** Opening Extracted information block **
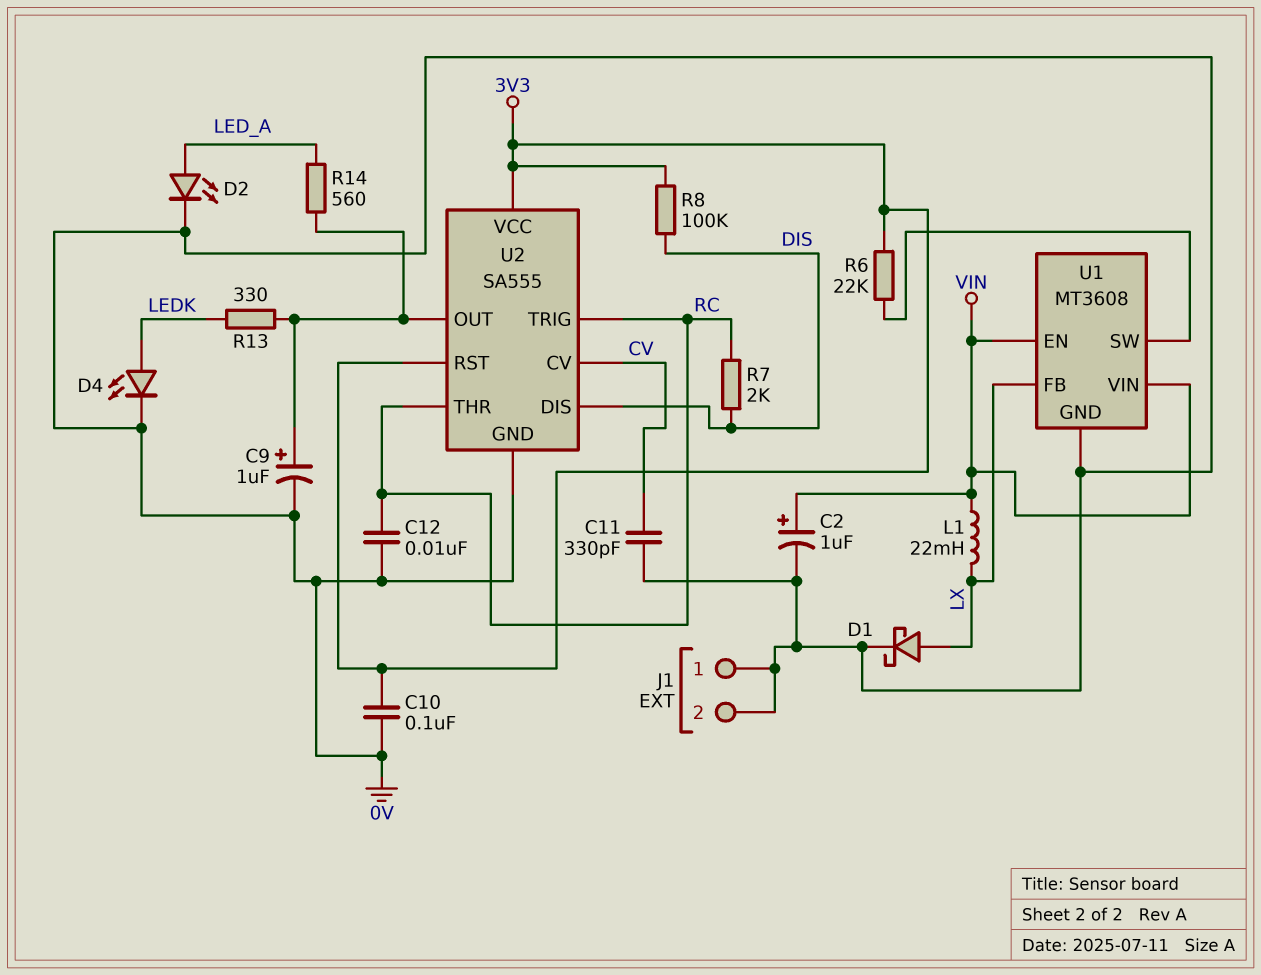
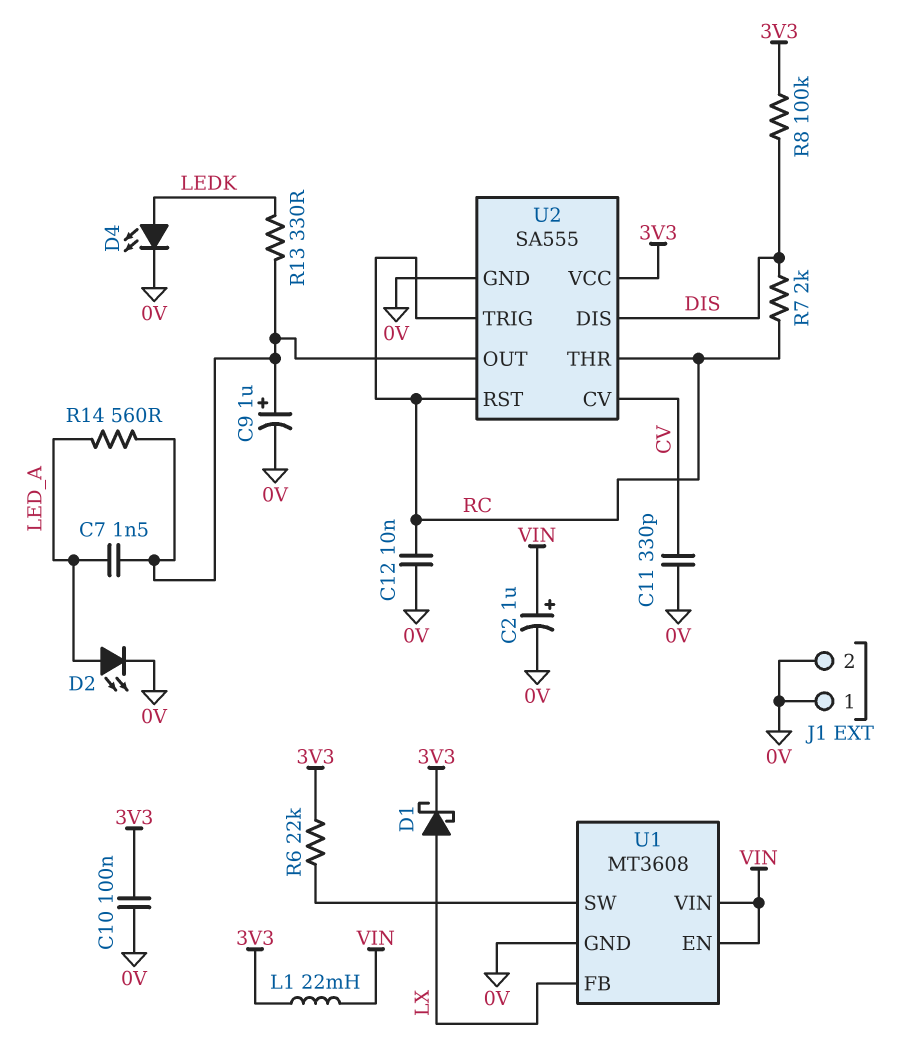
C7: none -> 1.5nF (LED_A, U2/OUT)
D1: schottky (A LX, K 0V) -> schottky (A LX, K 3V3)
L1: 22mH (LX, VIN) -> 22mH (3V3, VIN)
U2 pin RST: 3V3 -> RC

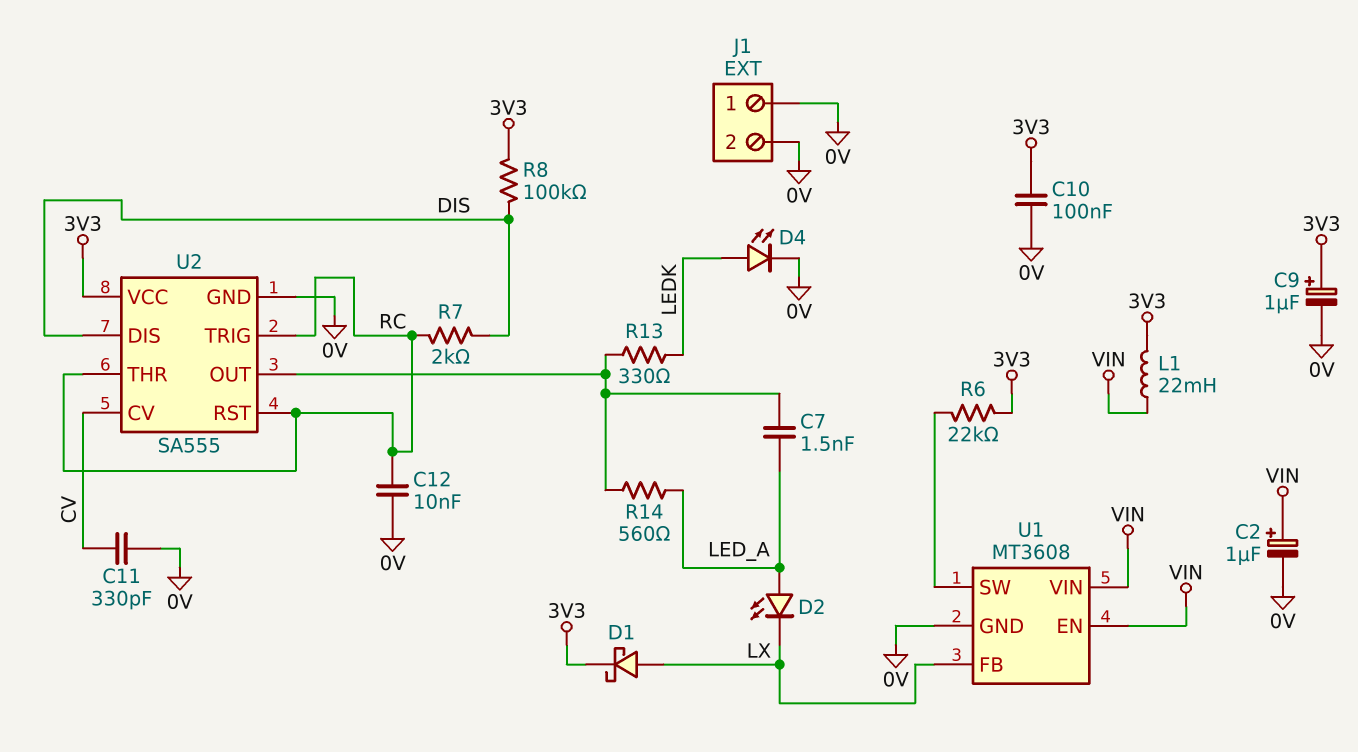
C9: 1uF (plus U2/OUT, minus 0V) -> 1uF (plus 3V3, minus 0V)
D2: LED (A LED_A, K 0V) -> LED (A LED_A, K LX)

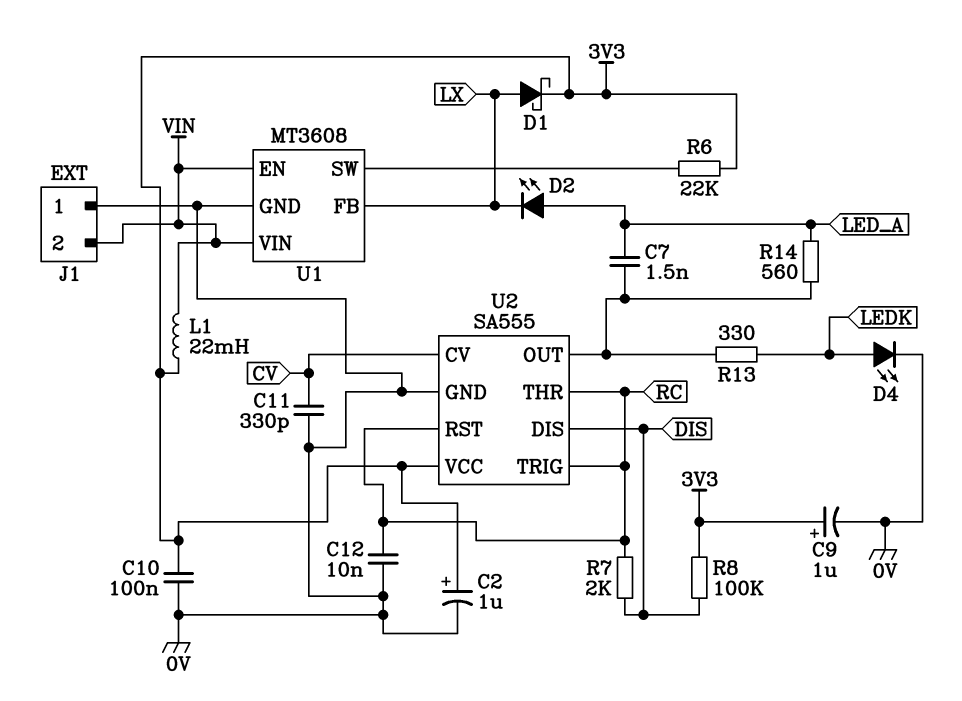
C2: 1uF (plus VIN, minus 0V) -> 1uF (plus 3V3, minus 0V)
J1 pin 2: 0V -> VIN

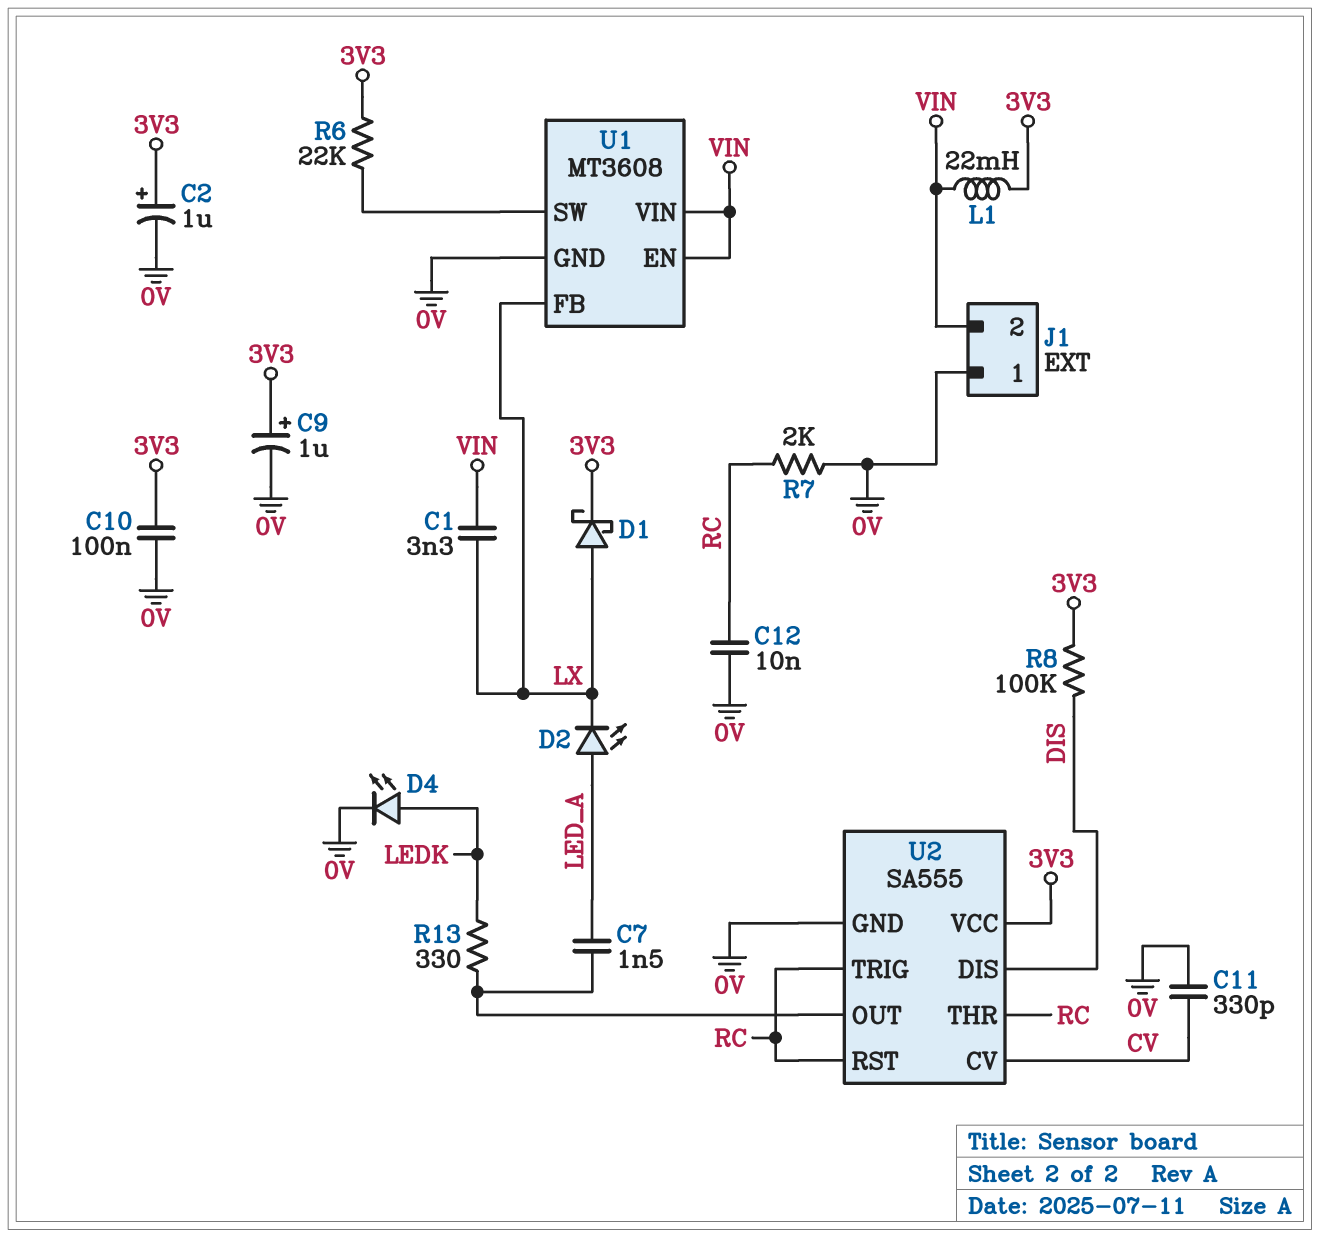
C1: none -> 3.3nF (LX, VIN)
R7: 2k (DIS, RC) -> 2k (0V, RC)
R14: 560 (LED_A, U2/OUT) -> none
** Closing Extracted information block **
- Task instructions:
Copy only the lines running from the one that holds "C2: 1uF (plus" through the last line of the data, and include both of those lines. Do not copy any pictures.

- Reply:
C2: 1uF (plus VIN, minus 0V) -> 1uF (plus 3V3, minus 0V)
J1 pin 2: 0V -> VIN

C1: none -> 3.3nF (LX, VIN)
R7: 2k (DIS, RC) -> 2k (0V, RC)
R14: 560 (LED_A, U2/OUT) -> none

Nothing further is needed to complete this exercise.